> _Required action_: Could you repeat all of the entries below word for word, apart from the pictures?
━━━━━ Material provided
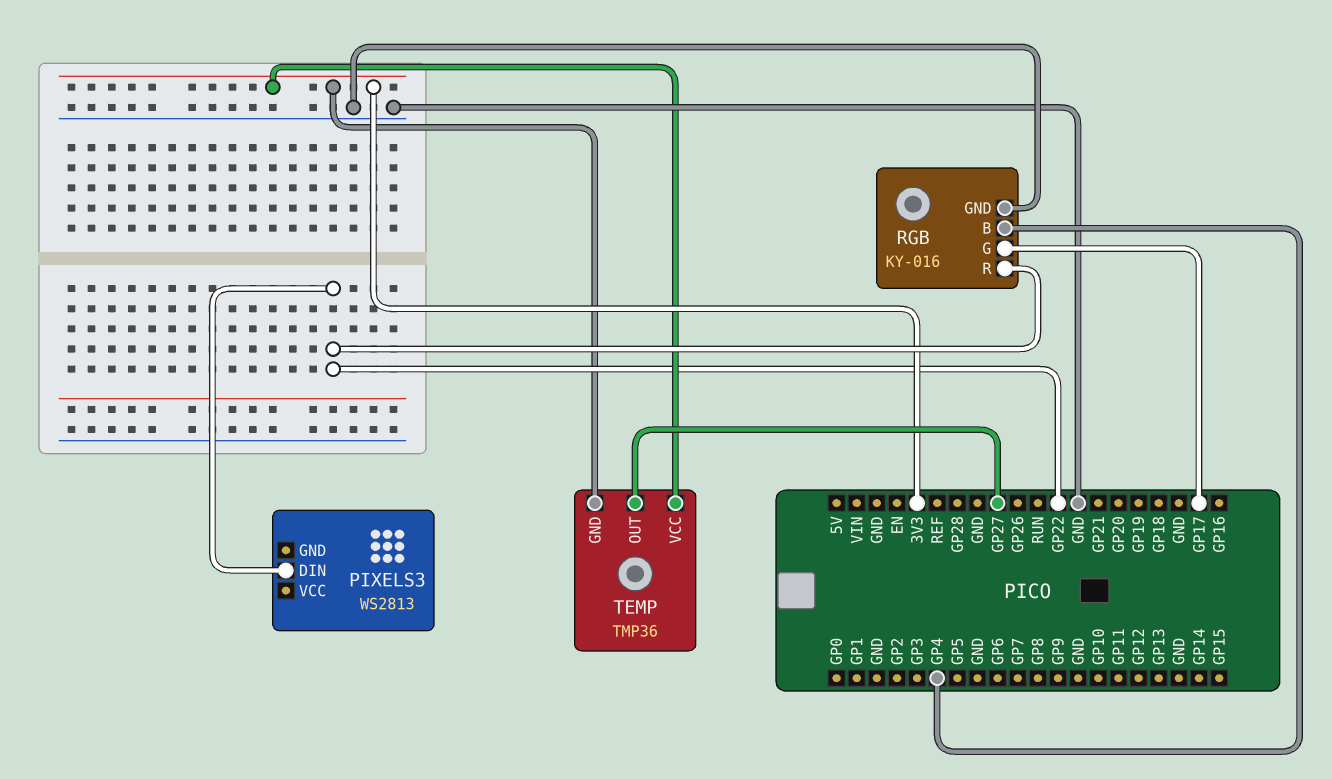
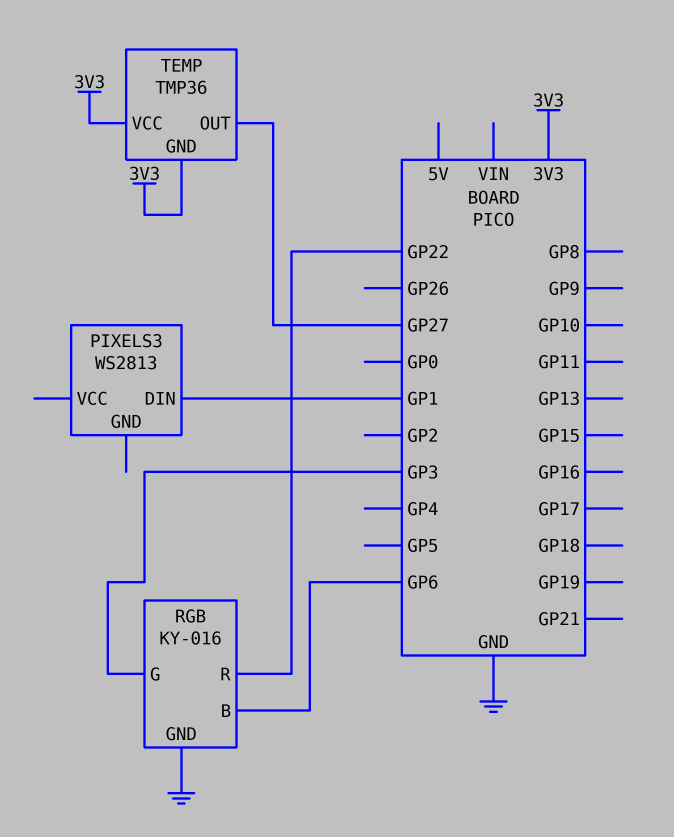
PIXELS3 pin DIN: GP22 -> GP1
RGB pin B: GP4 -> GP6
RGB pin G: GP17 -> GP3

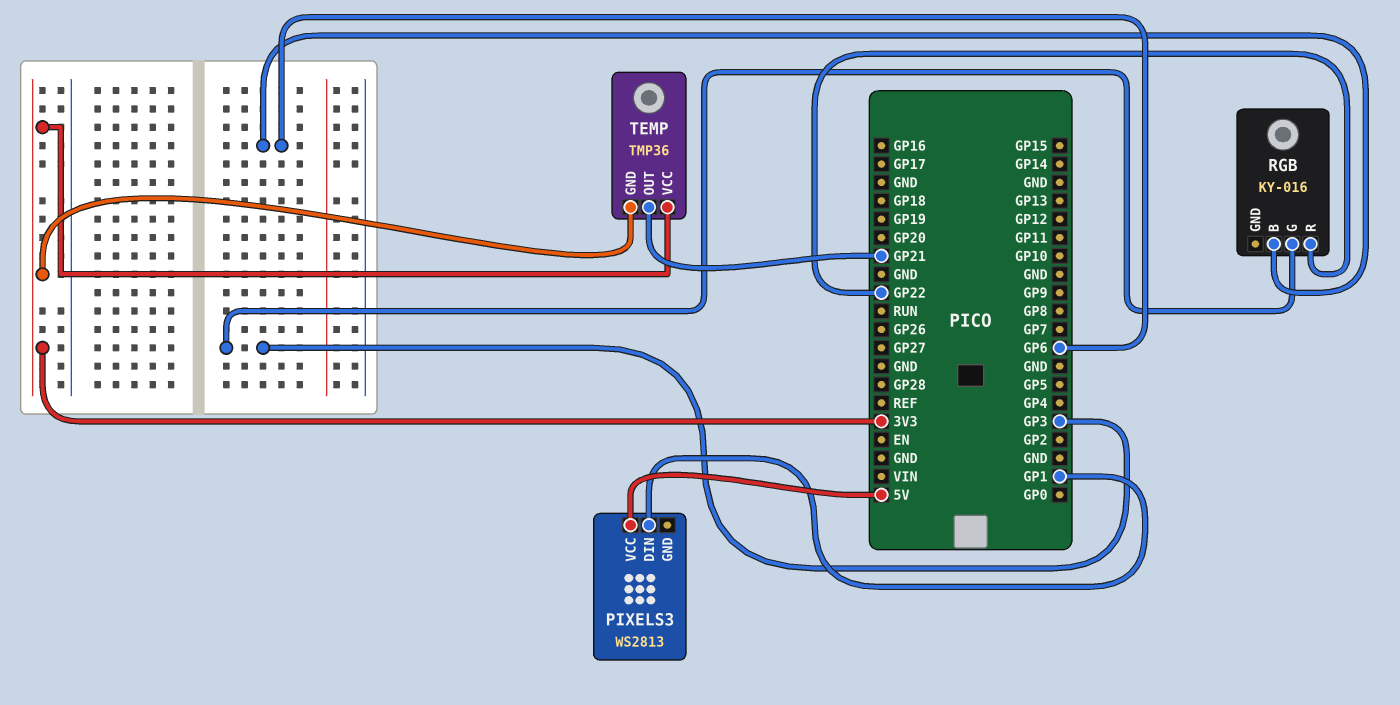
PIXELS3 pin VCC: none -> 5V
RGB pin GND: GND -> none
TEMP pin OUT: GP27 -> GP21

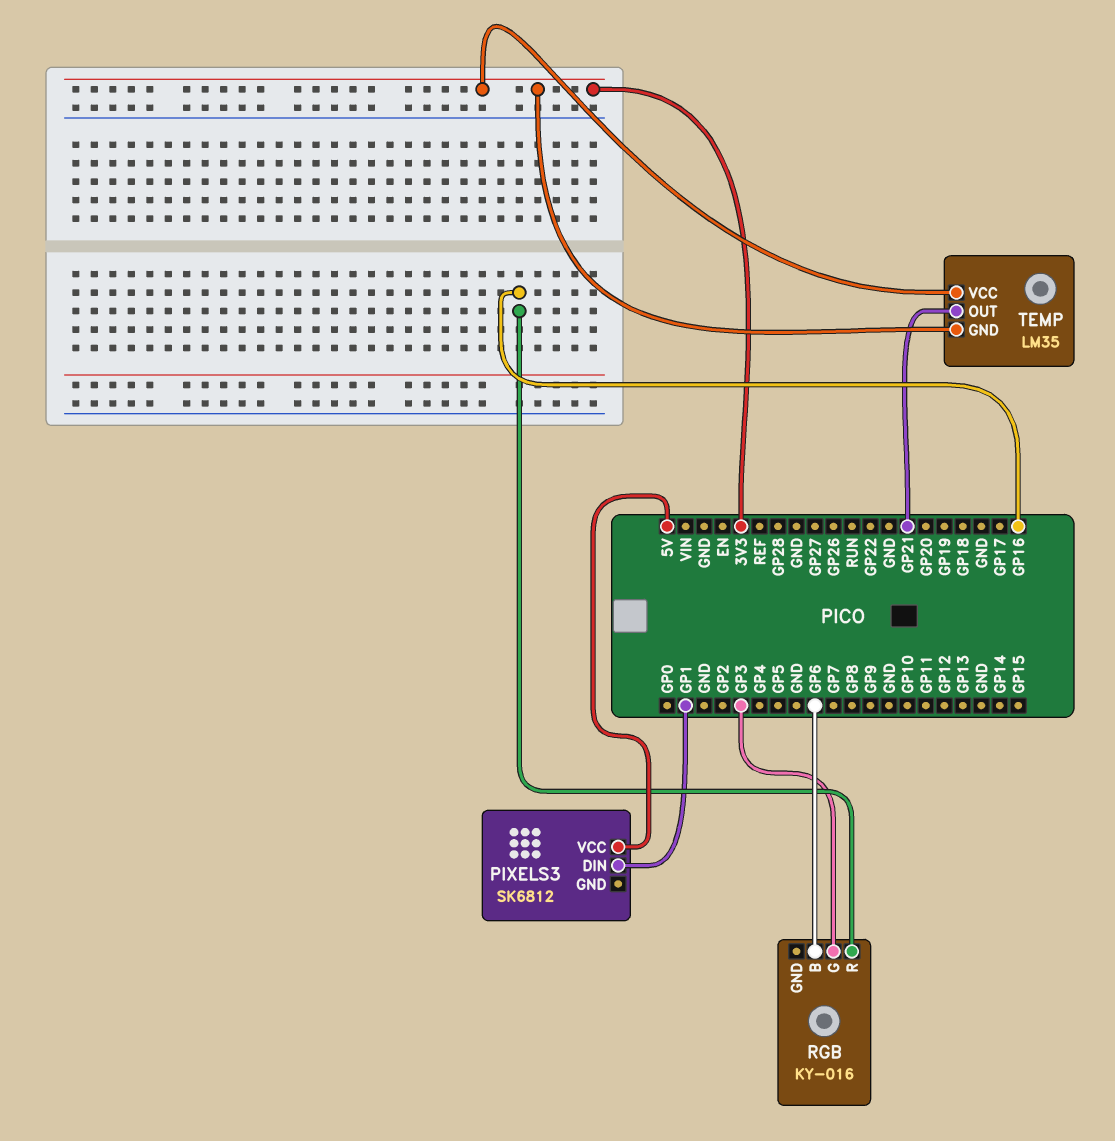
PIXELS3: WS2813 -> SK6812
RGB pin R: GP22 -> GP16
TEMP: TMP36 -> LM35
━━━━━━━━━━
> _Written reply_:
PIXELS3 pin DIN: GP22 -> GP1
RGB pin B: GP4 -> GP6
RGB pin G: GP17 -> GP3

PIXELS3 pin VCC: none -> 5V
RGB pin GND: GND -> none
TEMP pin OUT: GP27 -> GP21

PIXELS3: WS2813 -> SK6812
RGB pin R: GP22 -> GP16
TEMP: TMP36 -> LM35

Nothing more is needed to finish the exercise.